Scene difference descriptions
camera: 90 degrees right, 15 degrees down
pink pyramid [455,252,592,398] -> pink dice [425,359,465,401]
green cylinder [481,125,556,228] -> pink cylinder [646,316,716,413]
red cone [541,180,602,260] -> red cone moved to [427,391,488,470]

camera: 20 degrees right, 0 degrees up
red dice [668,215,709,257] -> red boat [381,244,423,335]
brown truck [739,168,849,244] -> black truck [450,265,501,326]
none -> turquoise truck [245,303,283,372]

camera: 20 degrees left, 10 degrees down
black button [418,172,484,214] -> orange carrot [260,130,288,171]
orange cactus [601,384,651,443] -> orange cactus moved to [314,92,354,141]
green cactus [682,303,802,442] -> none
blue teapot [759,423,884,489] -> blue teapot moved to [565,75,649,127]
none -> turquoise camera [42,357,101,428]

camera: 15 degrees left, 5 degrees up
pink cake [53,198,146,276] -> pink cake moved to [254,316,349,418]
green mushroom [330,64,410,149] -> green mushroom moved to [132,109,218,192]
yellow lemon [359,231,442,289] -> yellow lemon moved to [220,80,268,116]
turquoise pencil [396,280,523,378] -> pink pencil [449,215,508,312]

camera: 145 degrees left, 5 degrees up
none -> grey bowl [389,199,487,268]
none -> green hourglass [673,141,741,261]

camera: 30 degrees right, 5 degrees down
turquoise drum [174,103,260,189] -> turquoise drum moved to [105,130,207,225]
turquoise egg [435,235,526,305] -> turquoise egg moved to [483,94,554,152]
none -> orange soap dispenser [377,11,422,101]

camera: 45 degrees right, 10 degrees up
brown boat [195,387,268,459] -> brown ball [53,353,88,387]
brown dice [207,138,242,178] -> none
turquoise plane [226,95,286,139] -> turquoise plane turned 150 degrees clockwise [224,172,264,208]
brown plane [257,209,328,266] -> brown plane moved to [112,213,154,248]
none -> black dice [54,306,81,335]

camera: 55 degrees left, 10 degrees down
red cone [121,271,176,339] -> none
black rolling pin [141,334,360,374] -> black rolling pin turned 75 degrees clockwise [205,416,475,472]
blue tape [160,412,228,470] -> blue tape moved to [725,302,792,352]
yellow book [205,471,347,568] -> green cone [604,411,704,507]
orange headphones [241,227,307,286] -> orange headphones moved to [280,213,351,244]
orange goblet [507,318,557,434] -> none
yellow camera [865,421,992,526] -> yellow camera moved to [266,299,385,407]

#### Work task
Return, word for word, the lines of the data above from the line with "pink pyramid [455,252,592,398]" through the line with "green cactus [682,303,802,442] -> none", inclusive.

#### Written reply
pink pyramid [455,252,592,398] -> pink dice [425,359,465,401]
green cylinder [481,125,556,228] -> pink cylinder [646,316,716,413]
red cone [541,180,602,260] -> red cone moved to [427,391,488,470]

camera: 20 degrees right, 0 degrees up
red dice [668,215,709,257] -> red boat [381,244,423,335]
brown truck [739,168,849,244] -> black truck [450,265,501,326]
none -> turquoise truck [245,303,283,372]

camera: 20 degrees left, 10 degrees down
black button [418,172,484,214] -> orange carrot [260,130,288,171]
orange cactus [601,384,651,443] -> orange cactus moved to [314,92,354,141]
green cactus [682,303,802,442] -> none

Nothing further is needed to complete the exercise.